▸ **RECORDS TO USE**:
::::::

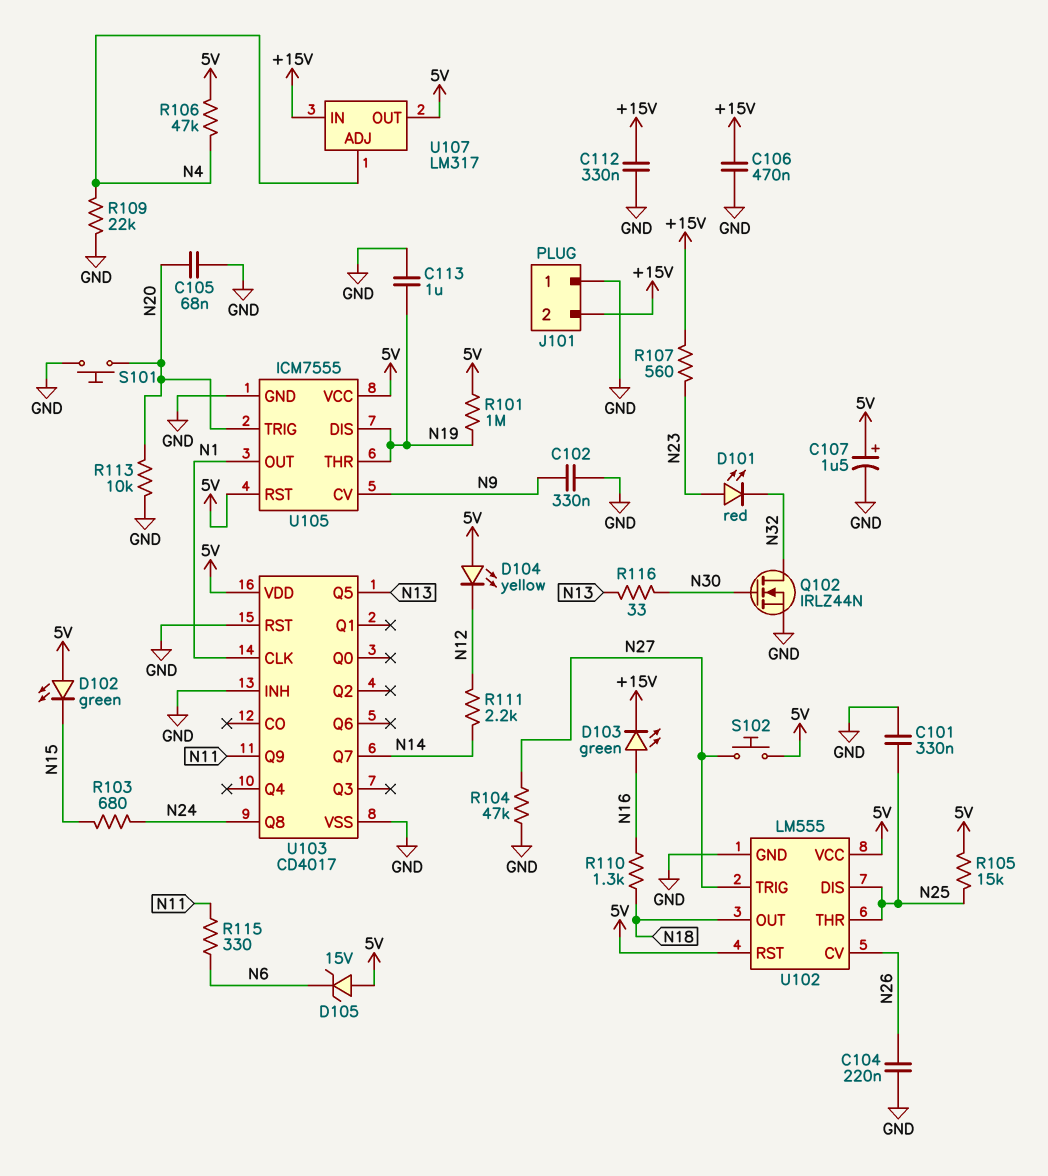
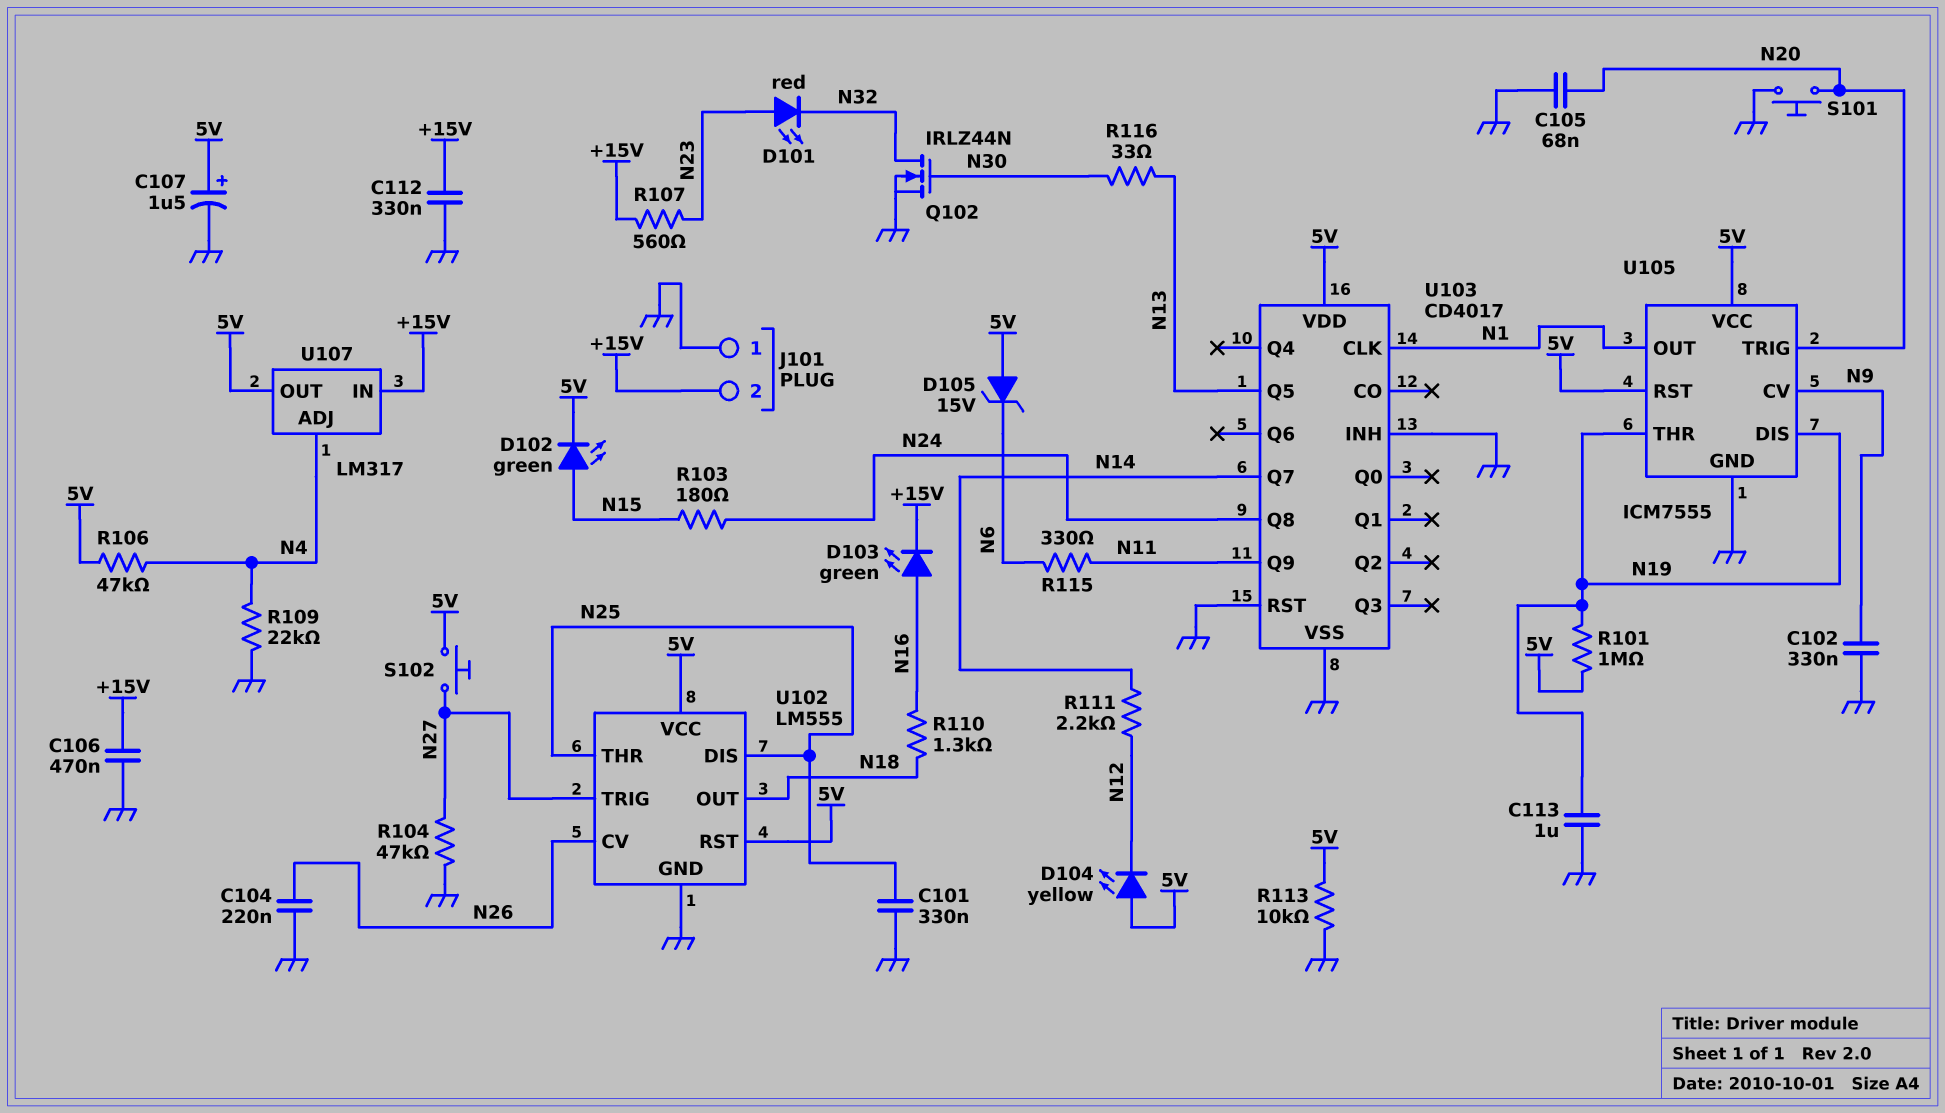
D102: LED green (A 5V, K N15) -> LED green (A N15, K 5V)
R103: 680 (N15, N24) -> 180 (N15, N24)
R105: 15k (5V, N25) -> none
R113: 10k (GND, N20) -> 10k (5V, GND)

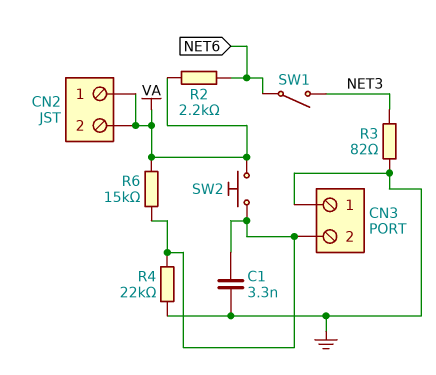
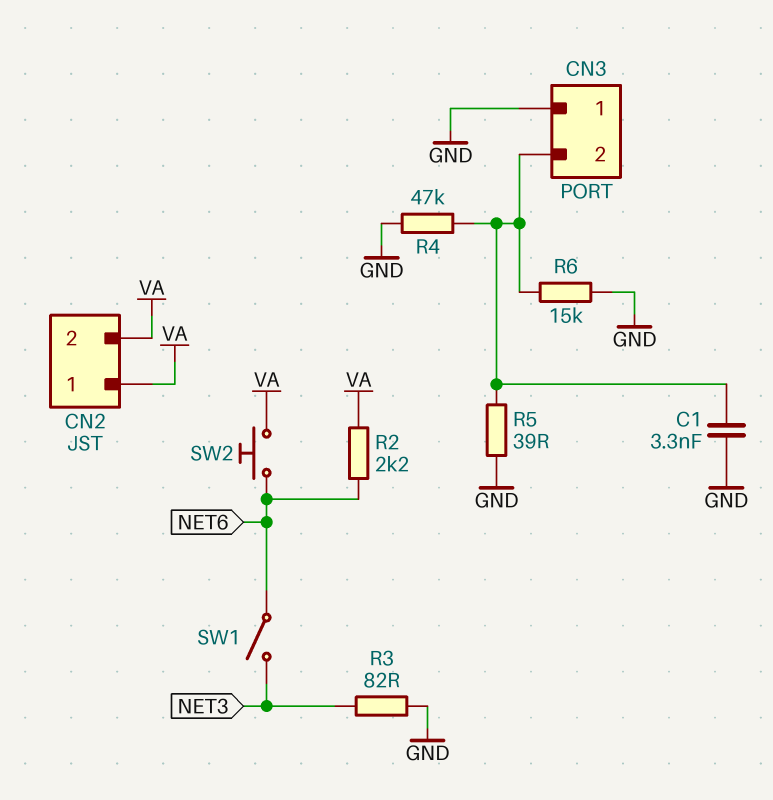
R4: 22k (CN3/2, GND) -> 47k (CN3/2, GND)
R5: none -> 39 (CN3/2, GND)
R6: 15k (CN3/2, VA) -> 15k (CN3/2, GND)
SW2: button (CN3/2, VA) -> button (NET6, VA)

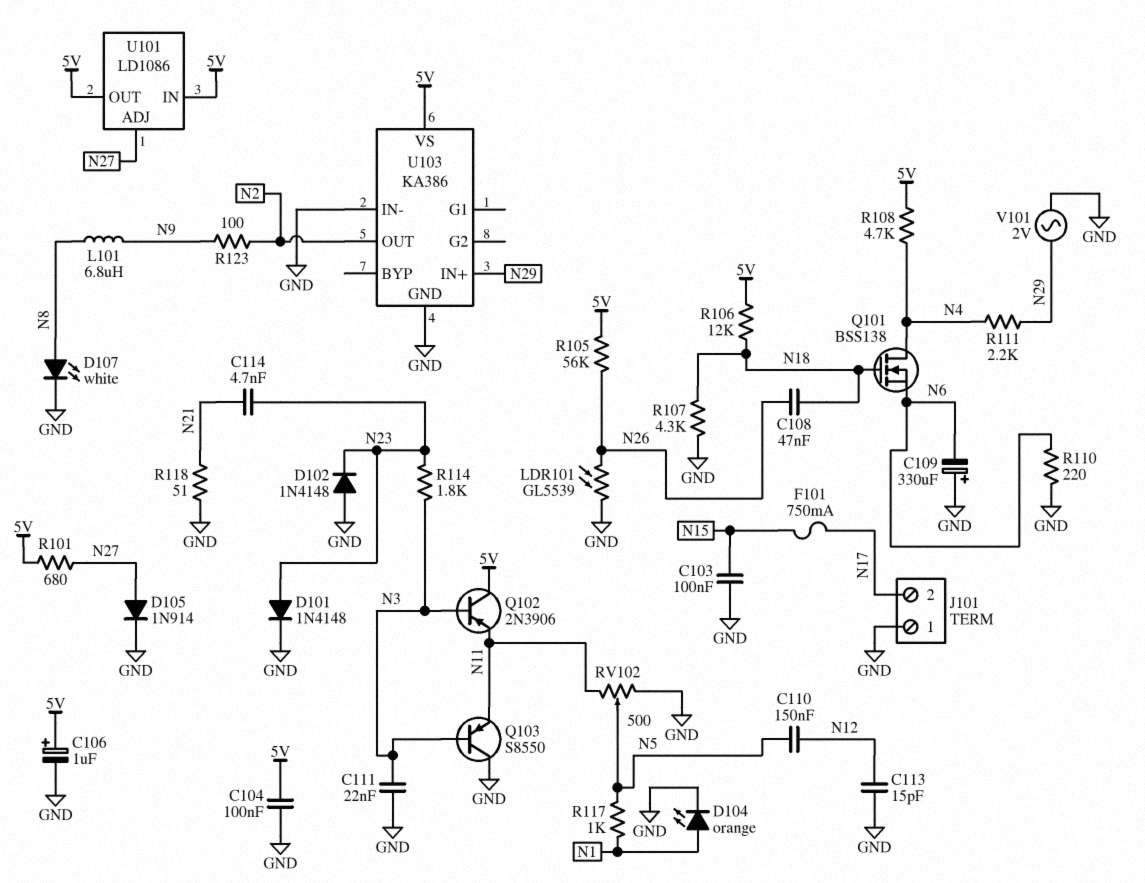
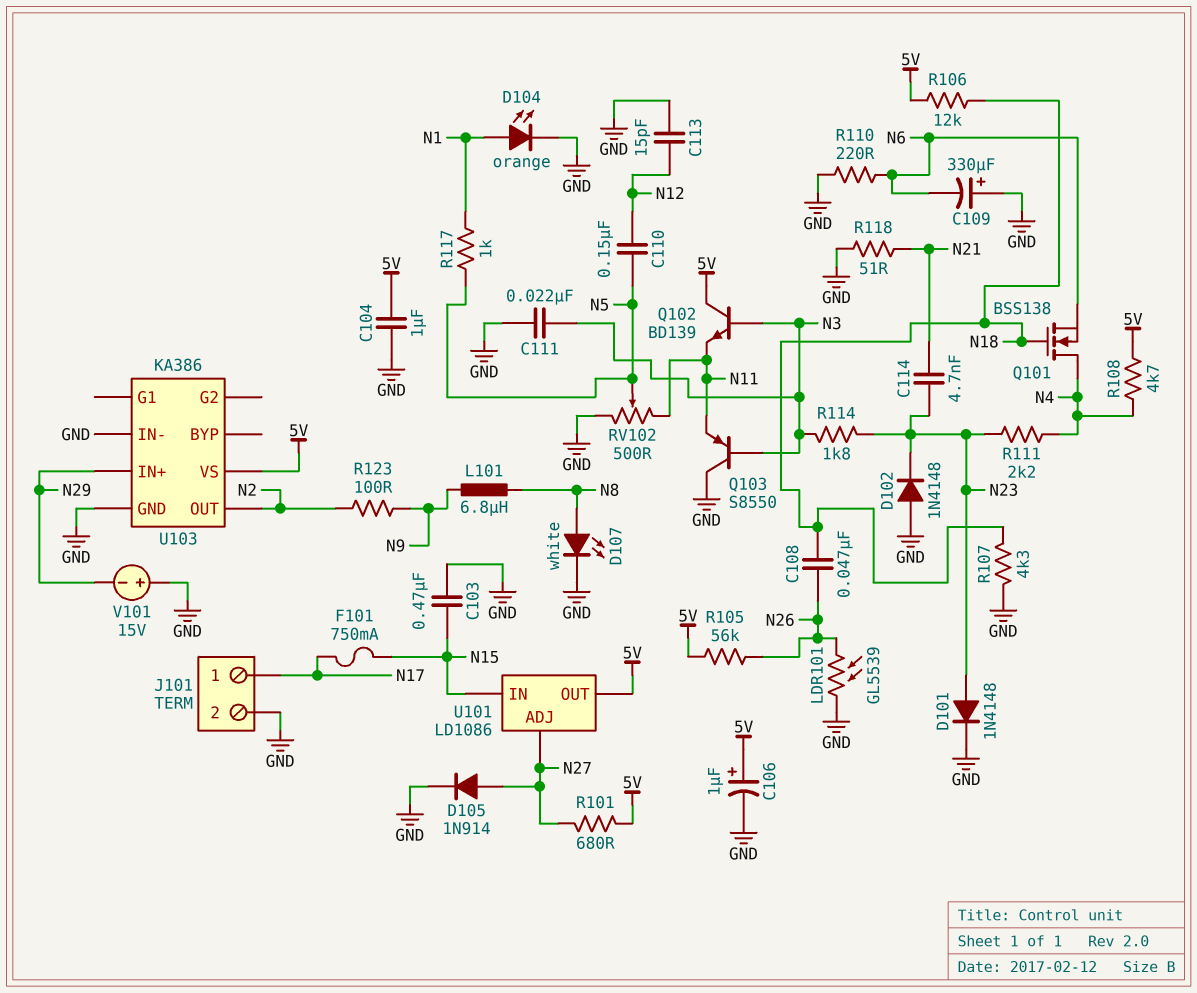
C103: 100nF (GND, N15) -> 470nF (GND, N15)
C104: 100nF (5V, GND) -> 1uF (5V, GND)
J101 pin 1: GND -> N17
J101 pin 2: N17 -> GND
Q102: PNP 2N3906 (B N3, C 5V, E N11) -> NPN BD139 (B N3, C 5V, E N11)
R111: 2.2k (N4, N29) -> 2.2k (N4, N23)
U101 pin IN: 5V -> N15
V101: AC 2V (GND, N29) -> 15V (plus GND, minus N29)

::::::

▸ **TASK DESCRIPTION**: Nothing but the records above, retyped exactly and stripped of images, should appear in the answer.

▸ **FINISHED TASK**:
D102: LED green (A 5V, K N15) -> LED green (A N15, K 5V)
R103: 680 (N15, N24) -> 180 (N15, N24)
R105: 15k (5V, N25) -> none
R113: 10k (GND, N20) -> 10k (5V, GND)

R4: 22k (CN3/2, GND) -> 47k (CN3/2, GND)
R5: none -> 39 (CN3/2, GND)
R6: 15k (CN3/2, VA) -> 15k (CN3/2, GND)
SW2: button (CN3/2, VA) -> button (NET6, VA)

C103: 100nF (GND, N15) -> 470nF (GND, N15)
C104: 100nF (5V, GND) -> 1uF (5V, GND)
J101 pin 1: GND -> N17
J101 pin 2: N17 -> GND
Q102: PNP 2N3906 (B N3, C 5V, E N11) -> NPN BD139 (B N3, C 5V, E N11)
R111: 2.2k (N4, N29) -> 2.2k (N4, N23)
U101 pin IN: 5V -> N15
V101: AC 2V (GND, N29) -> 15V (plus GND, minus N29)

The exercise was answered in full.